- _Work instructions_: Scan the records below and copy every line that contains the string "camera".

- _Data records_:

******

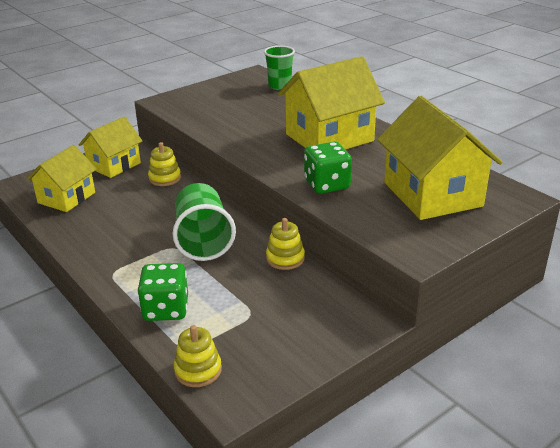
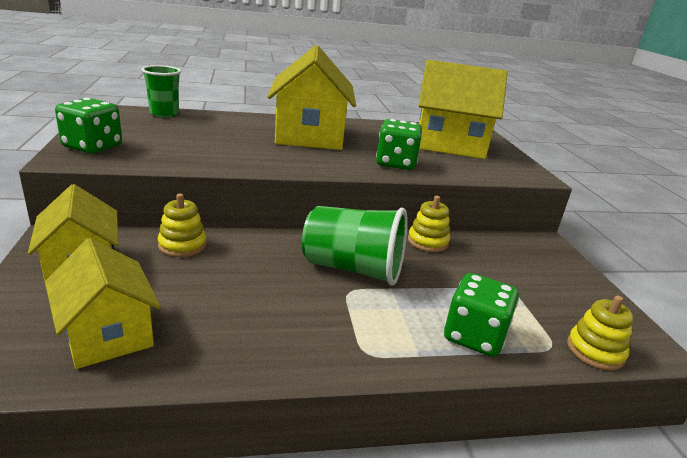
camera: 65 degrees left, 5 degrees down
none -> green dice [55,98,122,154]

******

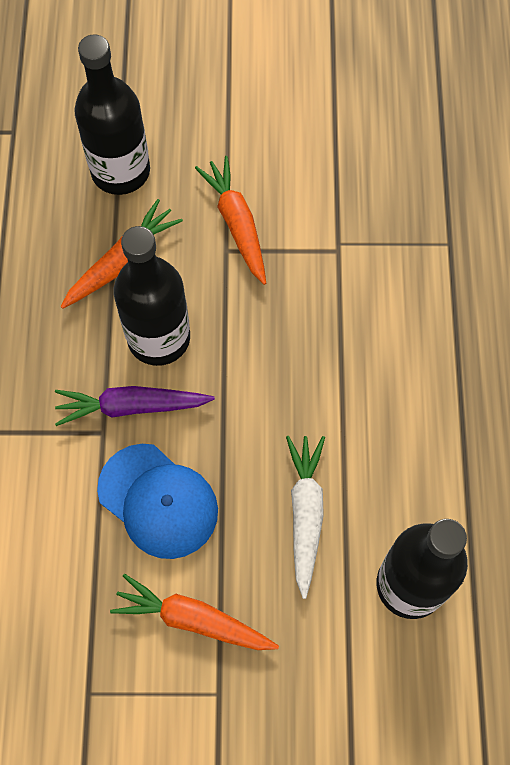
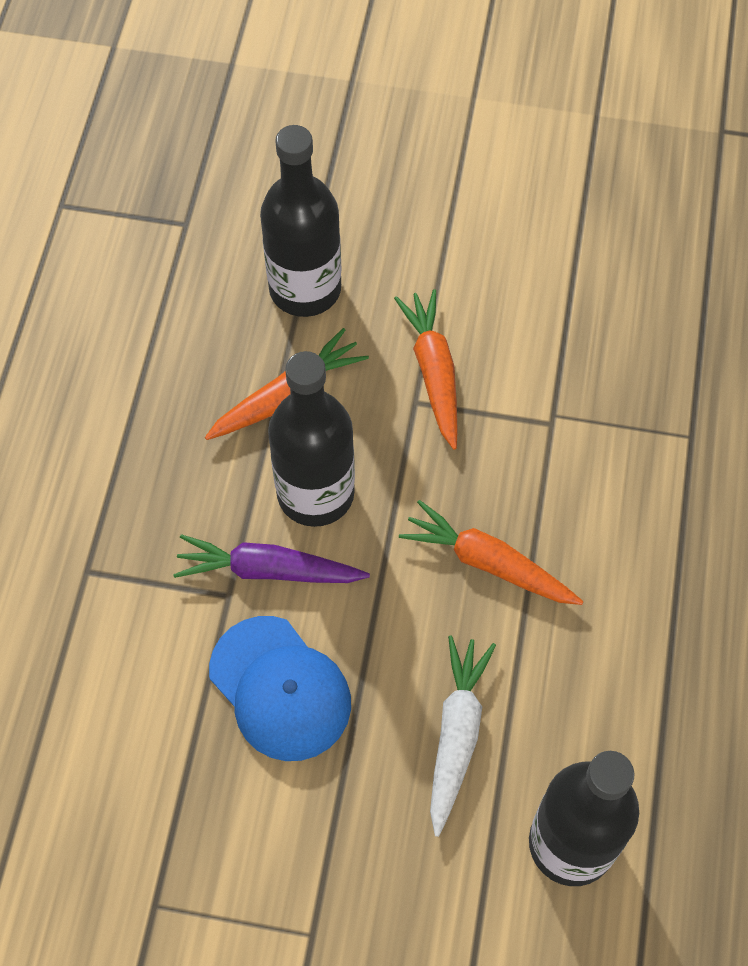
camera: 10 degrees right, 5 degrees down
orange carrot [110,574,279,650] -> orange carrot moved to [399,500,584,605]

******

- _Answer area_:
camera: 65 degrees left, 5 degrees down
camera: 10 degrees right, 5 degrees down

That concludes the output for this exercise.